**Exercise instructions**
Each line of the listing that contains the word "VBAT" is to be copied.

**Source data**
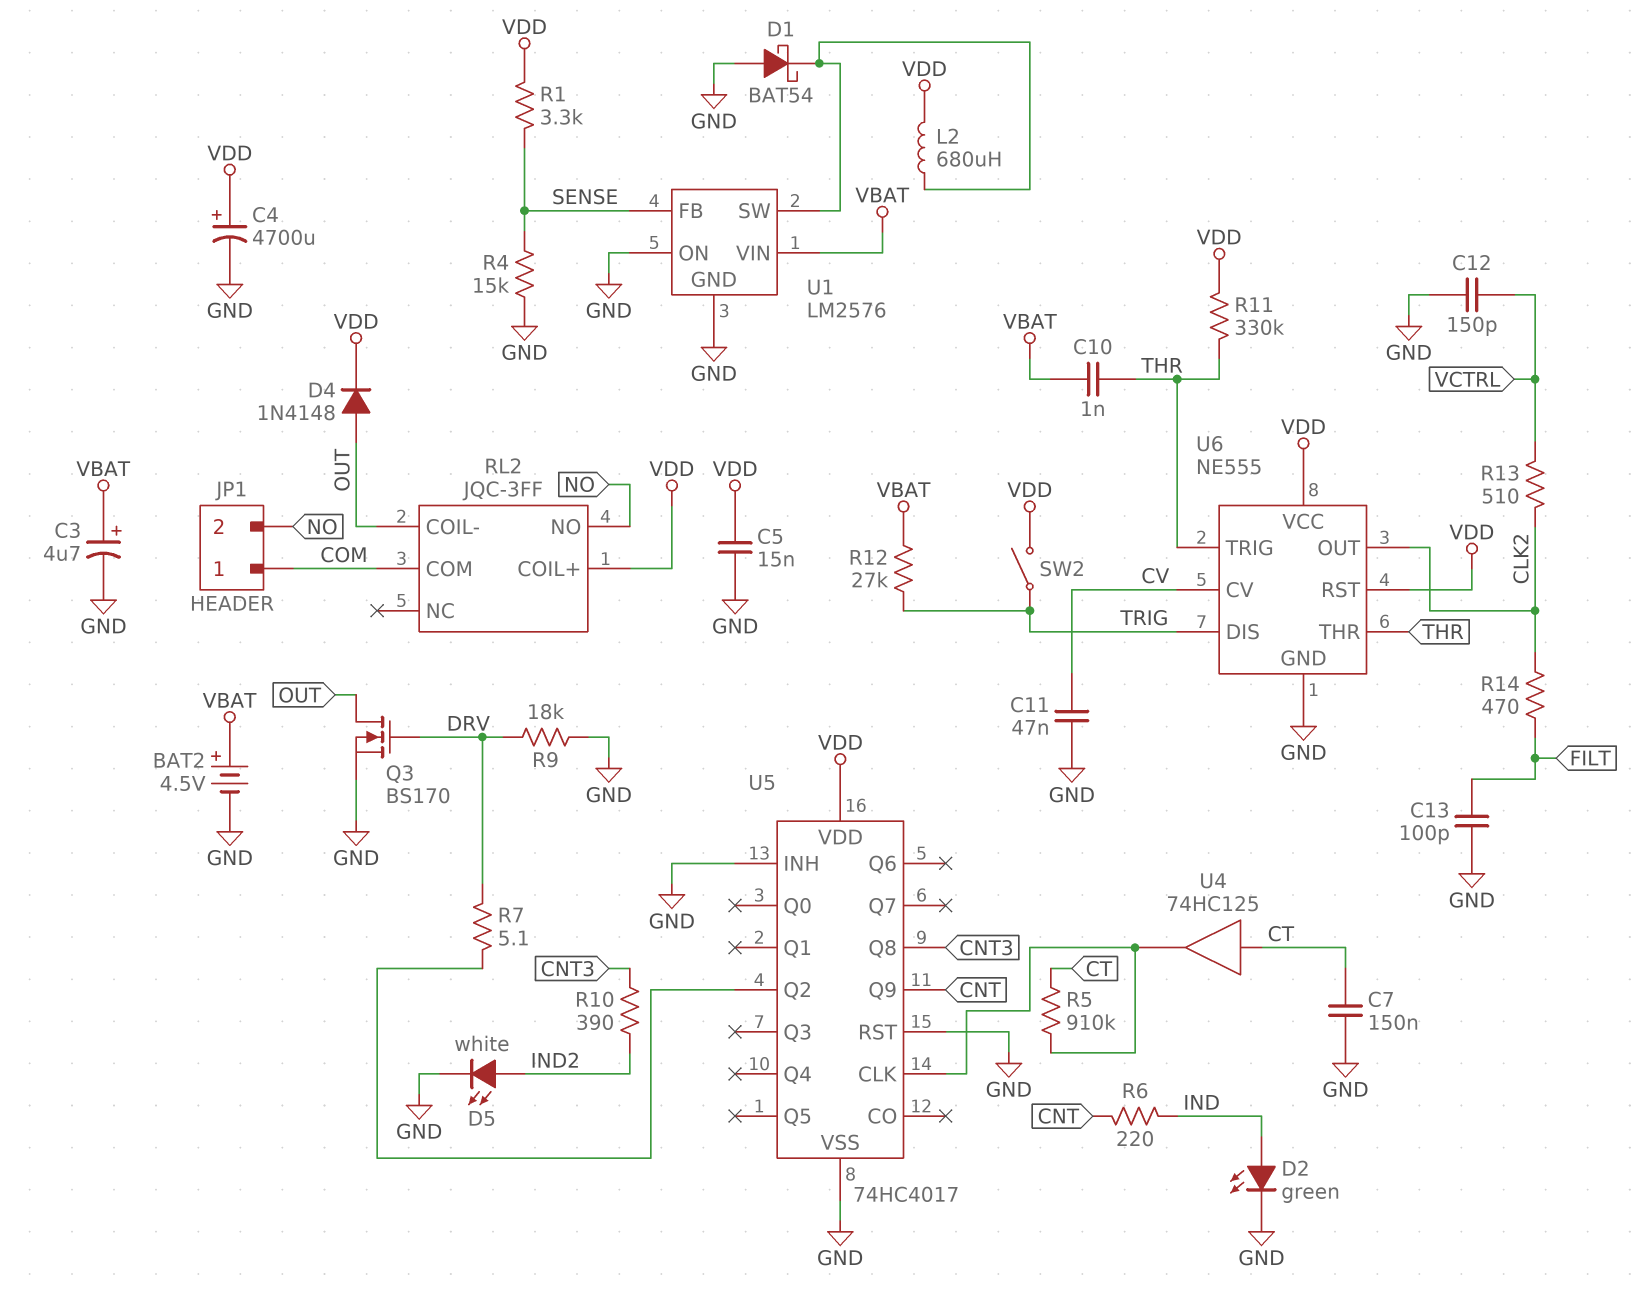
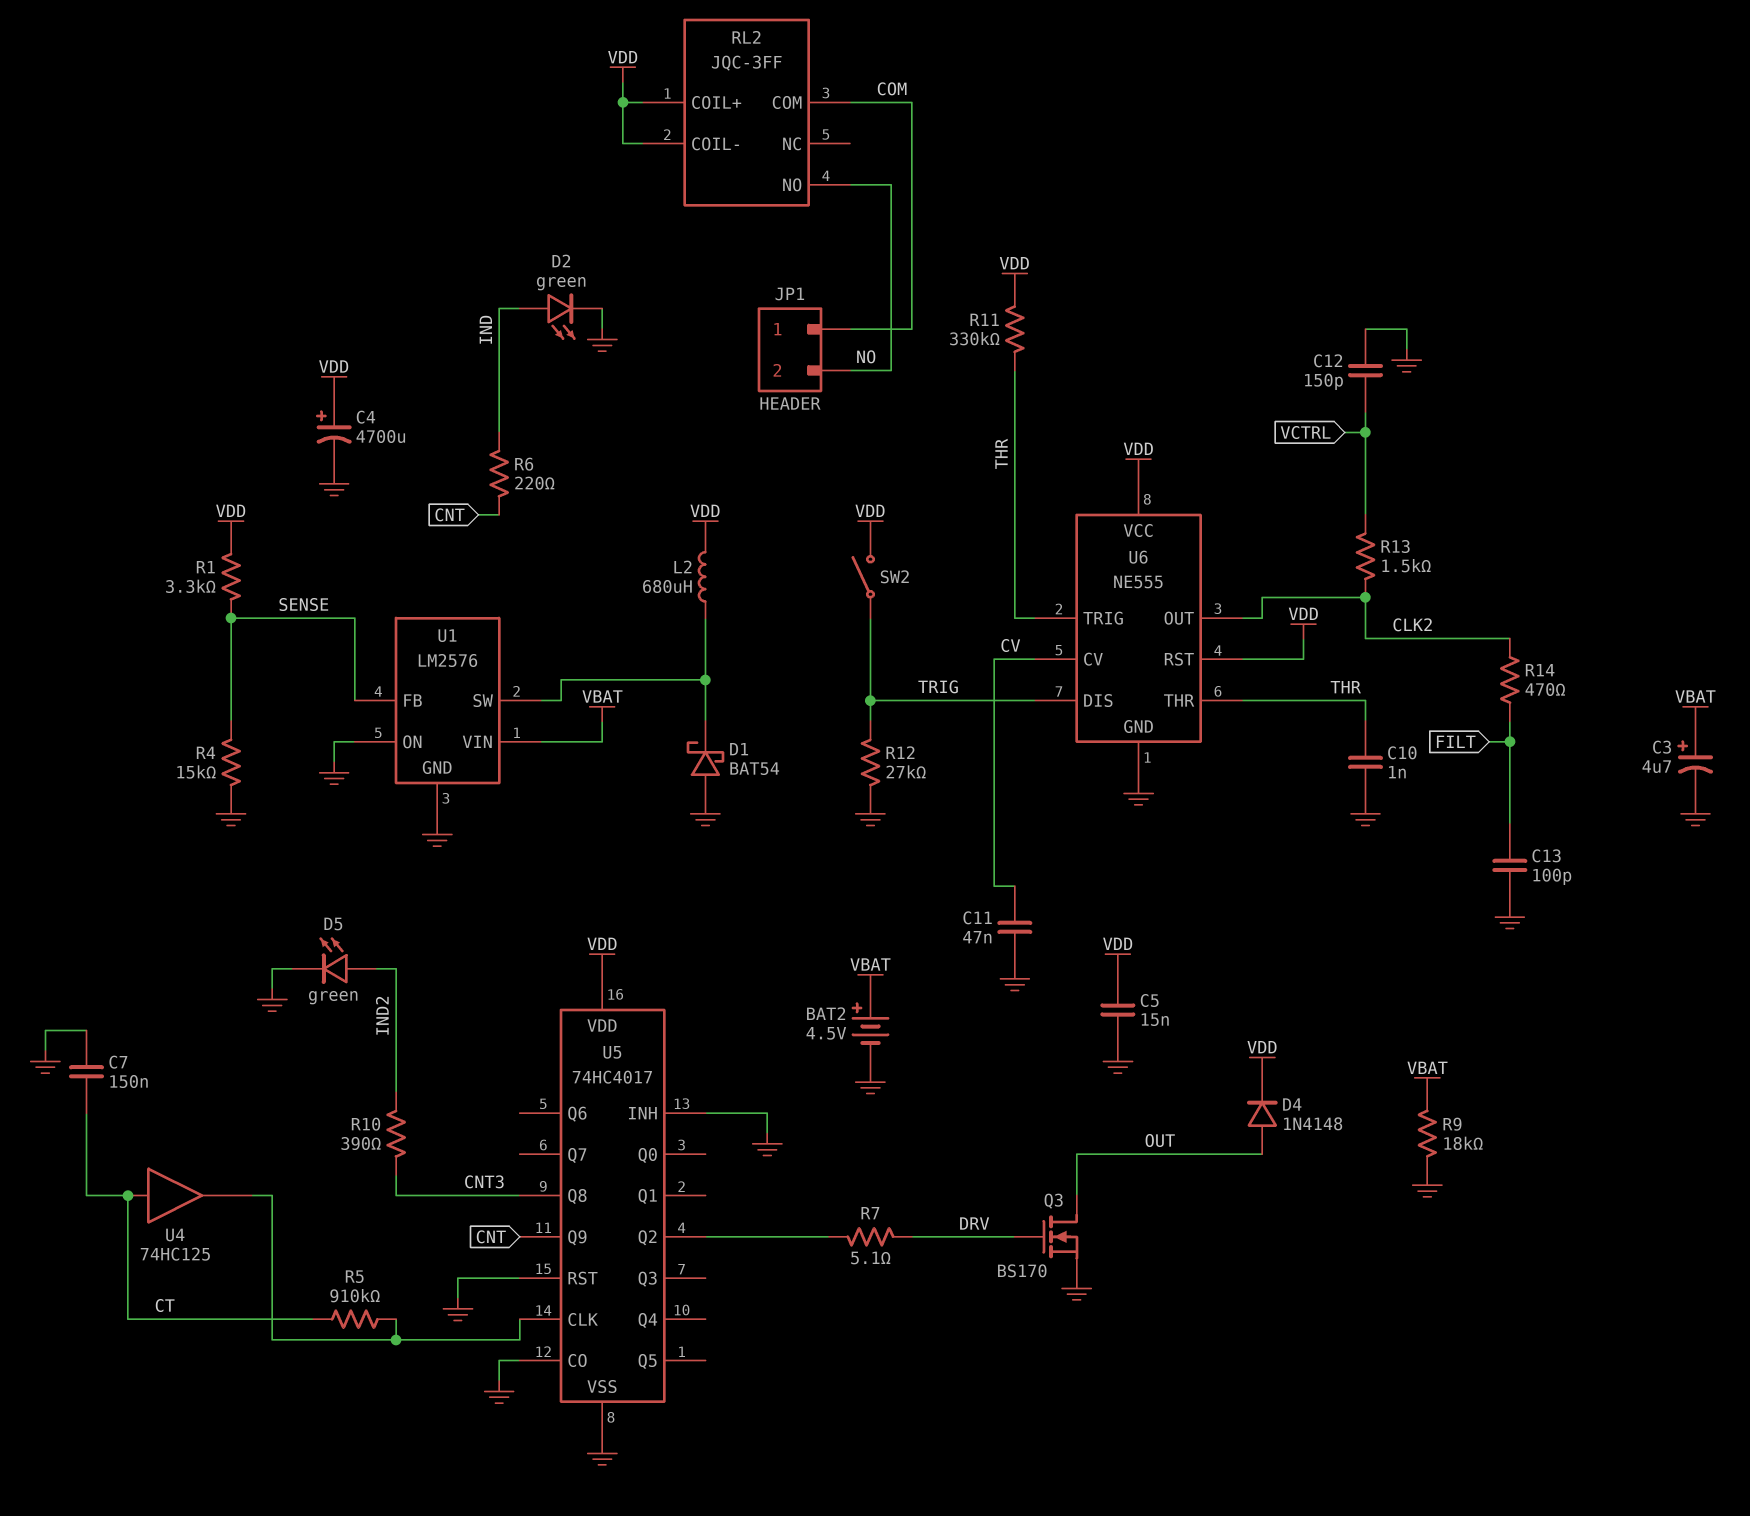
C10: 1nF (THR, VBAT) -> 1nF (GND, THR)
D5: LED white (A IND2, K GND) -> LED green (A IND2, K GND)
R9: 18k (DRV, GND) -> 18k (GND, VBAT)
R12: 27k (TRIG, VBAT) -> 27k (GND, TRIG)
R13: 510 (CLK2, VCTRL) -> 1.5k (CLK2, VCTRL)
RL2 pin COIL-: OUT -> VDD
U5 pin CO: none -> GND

...

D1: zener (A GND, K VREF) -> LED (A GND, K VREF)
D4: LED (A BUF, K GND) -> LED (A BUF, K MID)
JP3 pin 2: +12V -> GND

**Task output**
C10: 1nF (THR, VBAT) -> 1nF (GND, THR)
R9: 18k (DRV, GND) -> 18k (GND, VBAT)
R12: 27k (TRIG, VBAT) -> 27k (GND, TRIG)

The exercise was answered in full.